** REQUIRED ACTION **
Transcribe the listing verbatim, please, with images dropped.

** PROVIDED RECORDS **
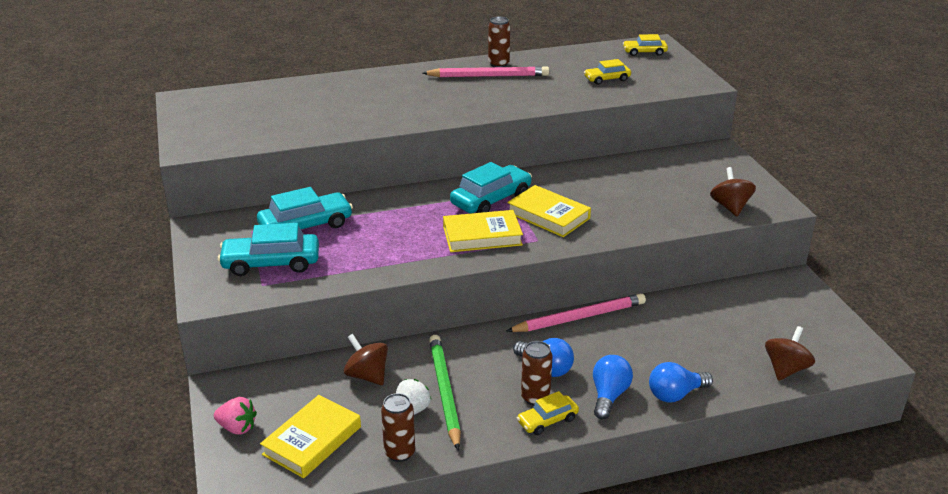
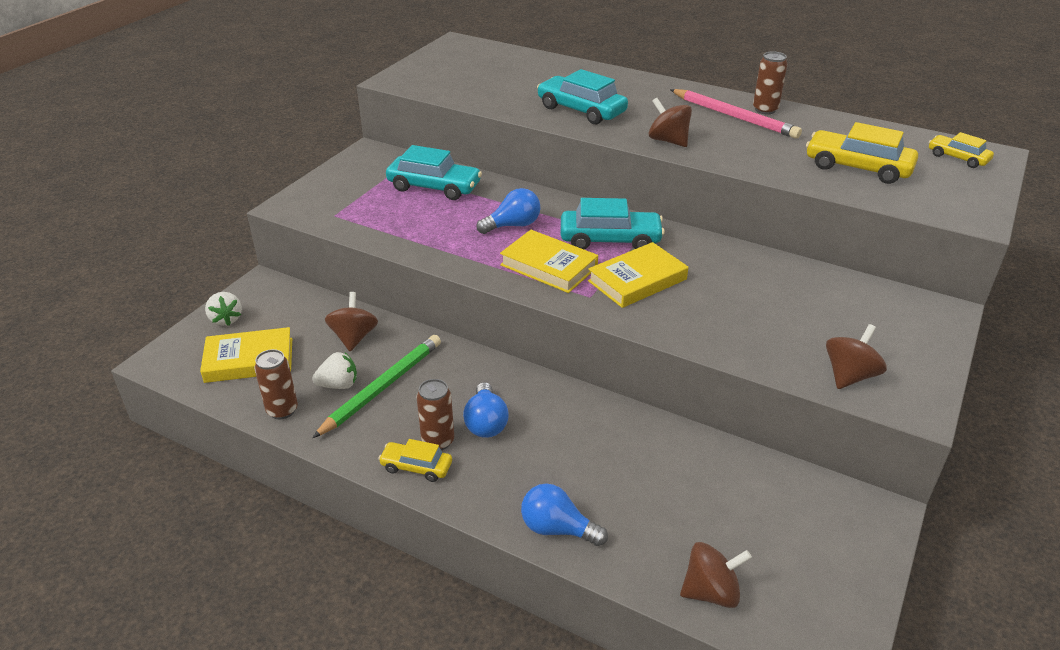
camera: 45 degrees right, 5 degrees up
pink strawberry [214,397,257,435] -> white strawberry [205,292,242,326]
turquoise car [218,223,319,276] -> turquoise car moved to [537,69,628,124]
pink pencil [506,293,646,332] -> none
yellow book [507,185,591,237] -> yellow book turned 60 degrees clockwise [588,242,688,308]
yellow car [584,59,631,85] -> yellow car [806,122,918,184], size x1.73
blue light bulb [593,355,633,419] -> blue light bulb moved to [476,188,541,234]
none -> brown spinning top [649,98,692,147]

** EXERCISE SOLUTION **
camera: 45 degrees right, 5 degrees up
pink strawberry [214,397,257,435] -> white strawberry [205,292,242,326]
turquoise car [218,223,319,276] -> turquoise car moved to [537,69,628,124]
pink pencil [506,293,646,332] -> none
yellow book [507,185,591,237] -> yellow book turned 60 degrees clockwise [588,242,688,308]
yellow car [584,59,631,85] -> yellow car [806,122,918,184], size x1.73
blue light bulb [593,355,633,419] -> blue light bulb moved to [476,188,541,234]
none -> brown spinning top [649,98,692,147]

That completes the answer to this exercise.